== Supplied data ==
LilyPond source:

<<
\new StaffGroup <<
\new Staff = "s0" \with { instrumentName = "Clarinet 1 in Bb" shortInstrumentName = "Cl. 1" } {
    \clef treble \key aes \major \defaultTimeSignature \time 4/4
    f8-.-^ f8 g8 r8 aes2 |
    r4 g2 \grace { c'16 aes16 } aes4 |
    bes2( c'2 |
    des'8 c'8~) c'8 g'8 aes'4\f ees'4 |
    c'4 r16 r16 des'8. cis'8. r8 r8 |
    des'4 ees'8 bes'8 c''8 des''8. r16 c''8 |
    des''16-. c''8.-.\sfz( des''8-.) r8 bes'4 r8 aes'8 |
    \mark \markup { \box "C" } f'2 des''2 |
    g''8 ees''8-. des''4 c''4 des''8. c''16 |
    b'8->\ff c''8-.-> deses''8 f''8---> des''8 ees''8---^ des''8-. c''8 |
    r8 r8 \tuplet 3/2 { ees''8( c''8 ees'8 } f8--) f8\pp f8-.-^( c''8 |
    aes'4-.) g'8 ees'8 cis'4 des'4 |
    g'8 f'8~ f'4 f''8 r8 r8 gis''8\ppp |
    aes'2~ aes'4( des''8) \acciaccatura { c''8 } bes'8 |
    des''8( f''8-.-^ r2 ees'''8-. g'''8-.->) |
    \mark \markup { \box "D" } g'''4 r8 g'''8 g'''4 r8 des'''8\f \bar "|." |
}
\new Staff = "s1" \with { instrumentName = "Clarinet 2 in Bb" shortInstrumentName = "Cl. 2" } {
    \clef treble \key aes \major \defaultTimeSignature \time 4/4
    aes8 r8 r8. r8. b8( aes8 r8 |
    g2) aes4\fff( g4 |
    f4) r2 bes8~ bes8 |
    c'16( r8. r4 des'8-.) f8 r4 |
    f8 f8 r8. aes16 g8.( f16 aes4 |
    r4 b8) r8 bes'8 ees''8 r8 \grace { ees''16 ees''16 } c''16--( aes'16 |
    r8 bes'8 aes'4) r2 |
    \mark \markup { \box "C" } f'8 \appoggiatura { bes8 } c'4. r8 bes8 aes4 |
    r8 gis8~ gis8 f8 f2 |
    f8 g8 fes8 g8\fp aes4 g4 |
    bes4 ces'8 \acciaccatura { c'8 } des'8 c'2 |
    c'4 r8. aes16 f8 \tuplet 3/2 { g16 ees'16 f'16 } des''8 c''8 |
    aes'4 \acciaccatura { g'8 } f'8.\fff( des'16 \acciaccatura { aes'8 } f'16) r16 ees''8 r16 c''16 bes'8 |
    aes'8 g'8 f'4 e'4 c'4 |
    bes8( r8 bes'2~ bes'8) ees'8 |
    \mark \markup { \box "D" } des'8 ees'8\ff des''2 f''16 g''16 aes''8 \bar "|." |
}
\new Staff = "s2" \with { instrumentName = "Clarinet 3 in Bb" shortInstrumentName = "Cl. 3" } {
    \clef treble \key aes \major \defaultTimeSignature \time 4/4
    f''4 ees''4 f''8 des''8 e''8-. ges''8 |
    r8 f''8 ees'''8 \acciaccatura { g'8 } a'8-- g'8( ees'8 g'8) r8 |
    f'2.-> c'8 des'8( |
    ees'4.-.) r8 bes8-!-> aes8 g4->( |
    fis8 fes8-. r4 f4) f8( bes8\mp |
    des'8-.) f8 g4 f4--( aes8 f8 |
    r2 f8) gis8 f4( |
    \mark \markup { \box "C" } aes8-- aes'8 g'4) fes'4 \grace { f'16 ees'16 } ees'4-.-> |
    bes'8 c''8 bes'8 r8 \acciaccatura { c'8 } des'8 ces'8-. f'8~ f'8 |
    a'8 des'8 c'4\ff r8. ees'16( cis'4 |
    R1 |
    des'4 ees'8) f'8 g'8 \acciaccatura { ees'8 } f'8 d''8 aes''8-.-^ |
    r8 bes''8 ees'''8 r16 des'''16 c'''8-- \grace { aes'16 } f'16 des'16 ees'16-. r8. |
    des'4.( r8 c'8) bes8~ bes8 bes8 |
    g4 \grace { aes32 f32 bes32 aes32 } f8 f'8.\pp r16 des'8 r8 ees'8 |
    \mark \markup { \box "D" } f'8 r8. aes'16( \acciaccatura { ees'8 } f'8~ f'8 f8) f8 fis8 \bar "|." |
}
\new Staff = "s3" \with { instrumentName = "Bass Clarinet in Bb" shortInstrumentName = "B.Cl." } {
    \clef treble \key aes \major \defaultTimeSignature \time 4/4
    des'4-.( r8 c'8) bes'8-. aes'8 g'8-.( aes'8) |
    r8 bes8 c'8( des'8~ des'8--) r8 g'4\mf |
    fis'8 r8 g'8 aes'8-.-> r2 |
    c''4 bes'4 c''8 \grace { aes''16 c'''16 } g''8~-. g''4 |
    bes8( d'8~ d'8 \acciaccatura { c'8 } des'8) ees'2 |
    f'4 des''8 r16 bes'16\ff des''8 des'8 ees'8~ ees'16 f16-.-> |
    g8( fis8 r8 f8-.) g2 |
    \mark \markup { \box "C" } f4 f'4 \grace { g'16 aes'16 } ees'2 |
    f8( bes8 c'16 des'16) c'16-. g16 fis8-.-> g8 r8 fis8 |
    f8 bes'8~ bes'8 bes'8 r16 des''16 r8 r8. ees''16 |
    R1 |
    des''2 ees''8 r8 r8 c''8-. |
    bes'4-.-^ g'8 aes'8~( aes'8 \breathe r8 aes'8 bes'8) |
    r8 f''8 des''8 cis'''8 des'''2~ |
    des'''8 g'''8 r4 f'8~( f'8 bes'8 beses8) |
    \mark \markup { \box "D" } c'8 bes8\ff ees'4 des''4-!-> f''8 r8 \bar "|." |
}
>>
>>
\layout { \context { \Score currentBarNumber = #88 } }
===
## Your objective
How many lines in the rows above contain the string "markup"? Reply with the number only.

## Exercise output
8